◆ EXERCISE INSTRUCTIONS
After reading the listing below, copy it out exactly.

◆ RECORD EXTRACTS

BEGIN

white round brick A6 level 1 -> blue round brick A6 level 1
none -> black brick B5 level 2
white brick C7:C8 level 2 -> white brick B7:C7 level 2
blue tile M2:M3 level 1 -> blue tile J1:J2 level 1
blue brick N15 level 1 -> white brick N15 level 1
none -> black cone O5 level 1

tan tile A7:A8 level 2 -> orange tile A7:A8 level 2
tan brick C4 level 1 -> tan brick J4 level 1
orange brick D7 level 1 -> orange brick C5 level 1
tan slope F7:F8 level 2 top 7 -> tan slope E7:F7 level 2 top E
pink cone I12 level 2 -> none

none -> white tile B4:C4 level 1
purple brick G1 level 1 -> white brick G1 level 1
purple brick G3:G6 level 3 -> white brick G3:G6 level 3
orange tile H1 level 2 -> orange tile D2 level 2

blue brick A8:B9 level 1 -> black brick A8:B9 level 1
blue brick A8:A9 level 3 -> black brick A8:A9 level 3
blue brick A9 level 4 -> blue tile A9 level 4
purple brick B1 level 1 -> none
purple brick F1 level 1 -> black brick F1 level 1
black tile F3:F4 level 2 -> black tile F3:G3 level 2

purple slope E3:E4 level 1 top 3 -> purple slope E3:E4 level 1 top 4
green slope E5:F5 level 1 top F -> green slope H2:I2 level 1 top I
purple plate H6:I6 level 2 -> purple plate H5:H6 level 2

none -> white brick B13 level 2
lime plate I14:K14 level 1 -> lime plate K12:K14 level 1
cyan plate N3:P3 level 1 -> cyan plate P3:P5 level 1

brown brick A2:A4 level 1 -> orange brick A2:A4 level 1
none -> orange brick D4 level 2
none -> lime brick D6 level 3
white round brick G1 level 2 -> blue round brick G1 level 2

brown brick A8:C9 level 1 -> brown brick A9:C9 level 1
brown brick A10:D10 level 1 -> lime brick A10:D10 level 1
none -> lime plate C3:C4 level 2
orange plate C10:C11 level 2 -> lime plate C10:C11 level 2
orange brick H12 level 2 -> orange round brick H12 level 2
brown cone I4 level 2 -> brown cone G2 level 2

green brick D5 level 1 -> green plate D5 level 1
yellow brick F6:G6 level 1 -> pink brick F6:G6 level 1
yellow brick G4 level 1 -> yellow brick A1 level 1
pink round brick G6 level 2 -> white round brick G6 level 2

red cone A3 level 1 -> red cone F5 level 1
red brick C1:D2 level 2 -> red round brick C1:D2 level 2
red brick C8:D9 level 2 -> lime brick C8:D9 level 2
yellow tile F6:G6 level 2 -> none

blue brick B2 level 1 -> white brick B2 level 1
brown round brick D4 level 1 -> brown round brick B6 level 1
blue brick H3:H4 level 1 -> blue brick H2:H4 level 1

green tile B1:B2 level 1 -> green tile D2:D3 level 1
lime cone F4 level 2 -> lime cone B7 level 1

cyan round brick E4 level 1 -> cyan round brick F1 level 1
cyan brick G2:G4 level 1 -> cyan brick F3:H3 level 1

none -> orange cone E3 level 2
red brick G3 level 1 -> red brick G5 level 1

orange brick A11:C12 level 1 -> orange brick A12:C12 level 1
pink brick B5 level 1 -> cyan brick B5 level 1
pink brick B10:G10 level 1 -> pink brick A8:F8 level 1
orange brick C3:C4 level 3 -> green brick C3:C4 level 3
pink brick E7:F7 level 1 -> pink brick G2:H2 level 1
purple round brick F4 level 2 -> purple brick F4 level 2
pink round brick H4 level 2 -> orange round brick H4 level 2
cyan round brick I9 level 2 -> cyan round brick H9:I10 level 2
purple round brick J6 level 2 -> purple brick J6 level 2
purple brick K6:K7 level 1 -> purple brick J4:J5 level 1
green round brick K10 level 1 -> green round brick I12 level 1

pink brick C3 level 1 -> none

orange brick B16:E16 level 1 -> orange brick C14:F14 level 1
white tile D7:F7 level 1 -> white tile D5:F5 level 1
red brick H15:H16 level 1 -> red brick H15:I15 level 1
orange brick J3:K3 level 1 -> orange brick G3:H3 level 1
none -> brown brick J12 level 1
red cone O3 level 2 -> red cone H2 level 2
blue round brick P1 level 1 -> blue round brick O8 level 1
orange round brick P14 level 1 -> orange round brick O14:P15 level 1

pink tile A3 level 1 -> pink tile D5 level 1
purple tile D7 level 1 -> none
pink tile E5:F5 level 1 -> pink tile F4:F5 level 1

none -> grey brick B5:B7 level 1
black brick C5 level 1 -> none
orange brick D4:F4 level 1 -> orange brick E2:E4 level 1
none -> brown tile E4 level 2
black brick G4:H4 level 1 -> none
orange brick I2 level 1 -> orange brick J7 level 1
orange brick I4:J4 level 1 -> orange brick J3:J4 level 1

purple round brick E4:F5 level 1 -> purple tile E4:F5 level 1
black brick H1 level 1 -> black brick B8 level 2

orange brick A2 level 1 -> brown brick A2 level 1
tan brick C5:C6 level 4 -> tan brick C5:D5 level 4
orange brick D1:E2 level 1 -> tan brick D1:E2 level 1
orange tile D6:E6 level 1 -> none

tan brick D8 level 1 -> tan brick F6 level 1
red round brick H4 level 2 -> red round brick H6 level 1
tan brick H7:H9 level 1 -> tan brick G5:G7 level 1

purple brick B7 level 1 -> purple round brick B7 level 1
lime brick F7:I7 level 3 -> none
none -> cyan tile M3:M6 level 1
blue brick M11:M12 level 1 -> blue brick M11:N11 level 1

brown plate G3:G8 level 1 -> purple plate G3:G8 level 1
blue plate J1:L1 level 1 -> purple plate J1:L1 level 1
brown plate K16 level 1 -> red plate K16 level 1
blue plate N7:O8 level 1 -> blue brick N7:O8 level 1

END

◆ YOUR SOLUTION
white round brick A6 level 1 -> blue round brick A6 level 1
none -> black brick B5 level 2
white brick C7:C8 level 2 -> white brick B7:C7 level 2
blue tile M2:M3 level 1 -> blue tile J1:J2 level 1
blue brick N15 level 1 -> white brick N15 level 1
none -> black cone O5 level 1

tan tile A7:A8 level 2 -> orange tile A7:A8 level 2
tan brick C4 level 1 -> tan brick J4 level 1
orange brick D7 level 1 -> orange brick C5 level 1
tan slope F7:F8 level 2 top 7 -> tan slope E7:F7 level 2 top E
pink cone I12 level 2 -> none

none -> white tile B4:C4 level 1
purple brick G1 level 1 -> white brick G1 level 1
purple brick G3:G6 level 3 -> white brick G3:G6 level 3
orange tile H1 level 2 -> orange tile D2 level 2

blue brick A8:B9 level 1 -> black brick A8:B9 level 1
blue brick A8:A9 level 3 -> black brick A8:A9 level 3
blue brick A9 level 4 -> blue tile A9 level 4
purple brick B1 level 1 -> none
purple brick F1 level 1 -> black brick F1 level 1
black tile F3:F4 level 2 -> black tile F3:G3 level 2

purple slope E3:E4 level 1 top 3 -> purple slope E3:E4 level 1 top 4
green slope E5:F5 level 1 top F -> green slope H2:I2 level 1 top I
purple plate H6:I6 level 2 -> purple plate H5:H6 level 2

none -> white brick B13 level 2
lime plate I14:K14 level 1 -> lime plate K12:K14 level 1
cyan plate N3:P3 level 1 -> cyan plate P3:P5 level 1

brown brick A2:A4 level 1 -> orange brick A2:A4 level 1
none -> orange brick D4 level 2
none -> lime brick D6 level 3
white round brick G1 level 2 -> blue round brick G1 level 2

brown brick A8:C9 level 1 -> brown brick A9:C9 level 1
brown brick A10:D10 level 1 -> lime brick A10:D10 level 1
none -> lime plate C3:C4 level 2
orange plate C10:C11 level 2 -> lime plate C10:C11 level 2
orange brick H12 level 2 -> orange round brick H12 level 2
brown cone I4 level 2 -> brown cone G2 level 2

green brick D5 level 1 -> green plate D5 level 1
yellow brick F6:G6 level 1 -> pink brick F6:G6 level 1
yellow brick G4 level 1 -> yellow brick A1 level 1
pink round brick G6 level 2 -> white round brick G6 level 2

red cone A3 level 1 -> red cone F5 level 1
red brick C1:D2 level 2 -> red round brick C1:D2 level 2
red brick C8:D9 level 2 -> lime brick C8:D9 level 2
yellow tile F6:G6 level 2 -> none

blue brick B2 level 1 -> white brick B2 level 1
brown round brick D4 level 1 -> brown round brick B6 level 1
blue brick H3:H4 level 1 -> blue brick H2:H4 level 1

green tile B1:B2 level 1 -> green tile D2:D3 level 1
lime cone F4 level 2 -> lime cone B7 level 1

cyan round brick E4 level 1 -> cyan round brick F1 level 1
cyan brick G2:G4 level 1 -> cyan brick F3:H3 level 1

none -> orange cone E3 level 2
red brick G3 level 1 -> red brick G5 level 1

orange brick A11:C12 level 1 -> orange brick A12:C12 level 1
pink brick B5 level 1 -> cyan brick B5 level 1
pink brick B10:G10 level 1 -> pink brick A8:F8 level 1
orange brick C3:C4 level 3 -> green brick C3:C4 level 3
pink brick E7:F7 level 1 -> pink brick G2:H2 level 1
purple round brick F4 level 2 -> purple brick F4 level 2
pink round brick H4 level 2 -> orange round brick H4 level 2
cyan round brick I9 level 2 -> cyan round brick H9:I10 level 2
purple round brick J6 level 2 -> purple brick J6 level 2
purple brick K6:K7 level 1 -> purple brick J4:J5 level 1
green round brick K10 level 1 -> green round brick I12 level 1

pink brick C3 level 1 -> none

orange brick B16:E16 level 1 -> orange brick C14:F14 level 1
white tile D7:F7 level 1 -> white tile D5:F5 level 1
red brick H15:H16 level 1 -> red brick H15:I15 level 1
orange brick J3:K3 level 1 -> orange brick G3:H3 level 1
none -> brown brick J12 level 1
red cone O3 level 2 -> red cone H2 level 2
blue round brick P1 level 1 -> blue round brick O8 level 1
orange round brick P14 level 1 -> orange round brick O14:P15 level 1

pink tile A3 level 1 -> pink tile D5 level 1
purple tile D7 level 1 -> none
pink tile E5:F5 level 1 -> pink tile F4:F5 level 1

none -> grey brick B5:B7 level 1
black brick C5 level 1 -> none
orange brick D4:F4 level 1 -> orange brick E2:E4 level 1
none -> brown tile E4 level 2
black brick G4:H4 level 1 -> none
orange brick I2 level 1 -> orange brick J7 level 1
orange brick I4:J4 level 1 -> orange brick J3:J4 level 1

purple round brick E4:F5 level 1 -> purple tile E4:F5 level 1
black brick H1 level 1 -> black brick B8 level 2

orange brick A2 level 1 -> brown brick A2 level 1
tan brick C5:C6 level 4 -> tan brick C5:D5 level 4
orange brick D1:E2 level 1 -> tan brick D1:E2 level 1
orange tile D6:E6 level 1 -> none

tan brick D8 level 1 -> tan brick F6 level 1
red round brick H4 level 2 -> red round brick H6 level 1
tan brick H7:H9 level 1 -> tan brick G5:G7 level 1

purple brick B7 level 1 -> purple round brick B7 level 1
lime brick F7:I7 level 3 -> none
none -> cyan tile M3:M6 level 1
blue brick M11:M12 level 1 -> blue brick M11:N11 level 1

brown plate G3:G8 level 1 -> purple plate G3:G8 level 1
blue plate J1:L1 level 1 -> purple plate J1:L1 level 1
brown plate K16 level 1 -> red plate K16 level 1
blue plate N7:O8 level 1 -> blue brick N7:O8 level 1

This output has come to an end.